Content starts

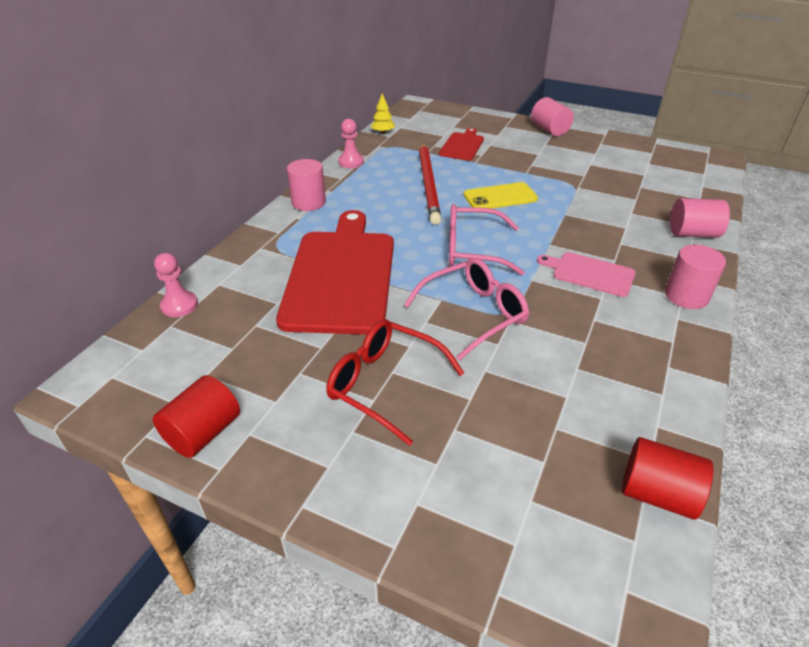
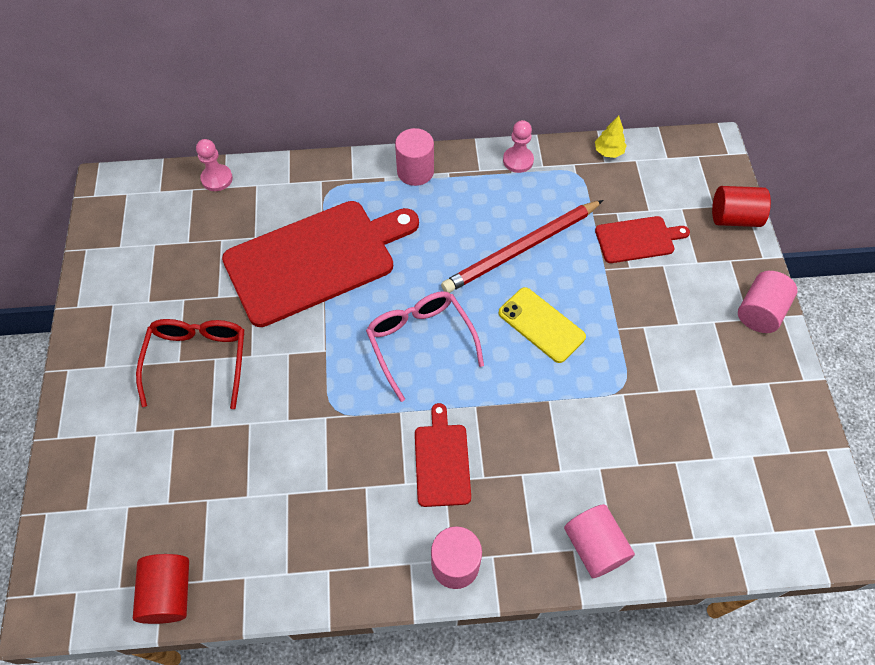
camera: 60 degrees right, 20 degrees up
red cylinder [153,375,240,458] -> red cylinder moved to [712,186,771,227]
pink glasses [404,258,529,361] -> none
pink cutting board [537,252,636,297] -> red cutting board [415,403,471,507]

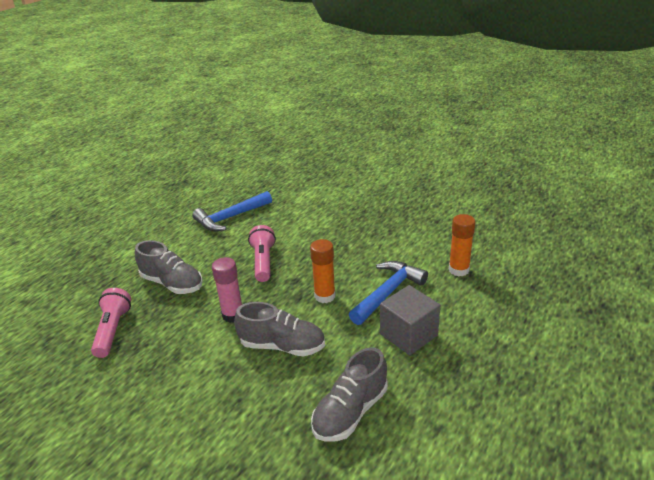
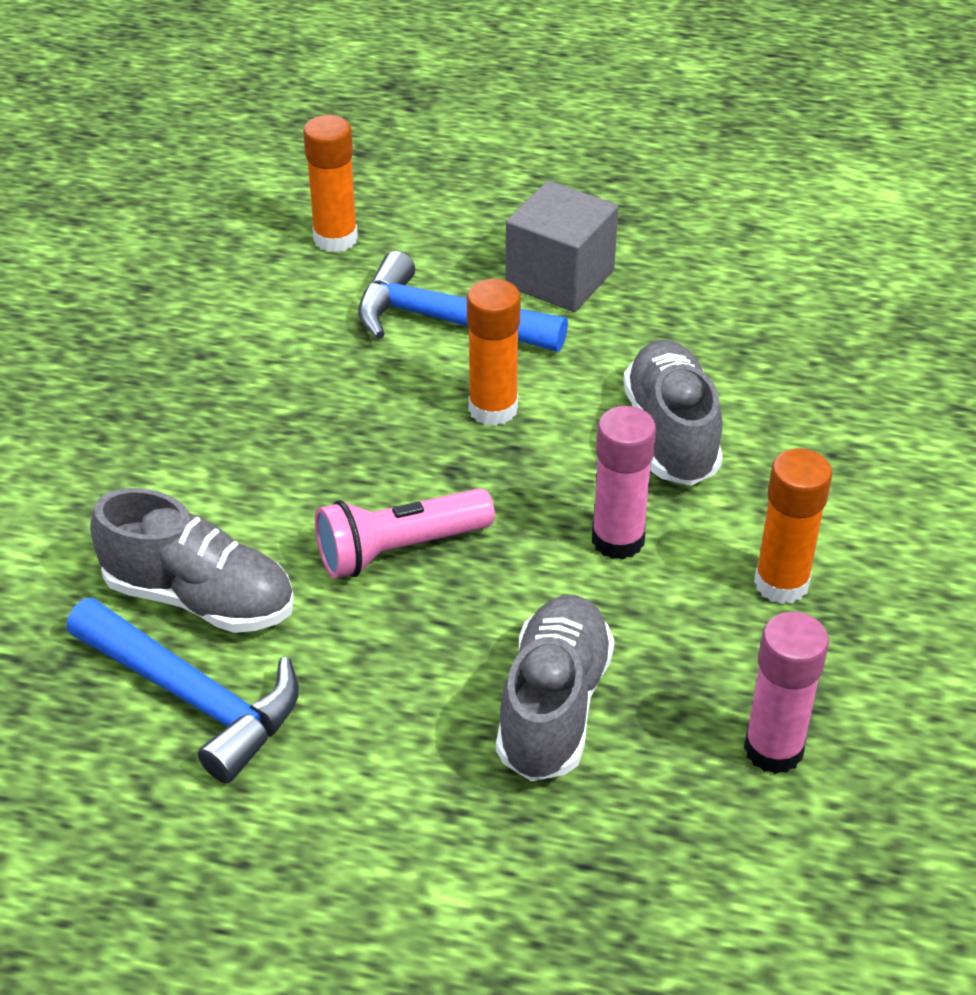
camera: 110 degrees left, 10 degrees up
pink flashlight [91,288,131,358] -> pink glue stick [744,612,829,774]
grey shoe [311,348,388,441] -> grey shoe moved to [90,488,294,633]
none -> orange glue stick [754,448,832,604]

Content ends

- YOUR OBJECTIVE -
Only an exact reproduction of the lines from the one with "camera: 110 degrees left, 10 degrees up" to the end of the listing is expected.

- EXERCISE ANSWER -
camera: 110 degrees left, 10 degrees up
pink flashlight [91,288,131,358] -> pink glue stick [744,612,829,774]
grey shoe [311,348,388,441] -> grey shoe moved to [90,488,294,633]
none -> orange glue stick [754,448,832,604]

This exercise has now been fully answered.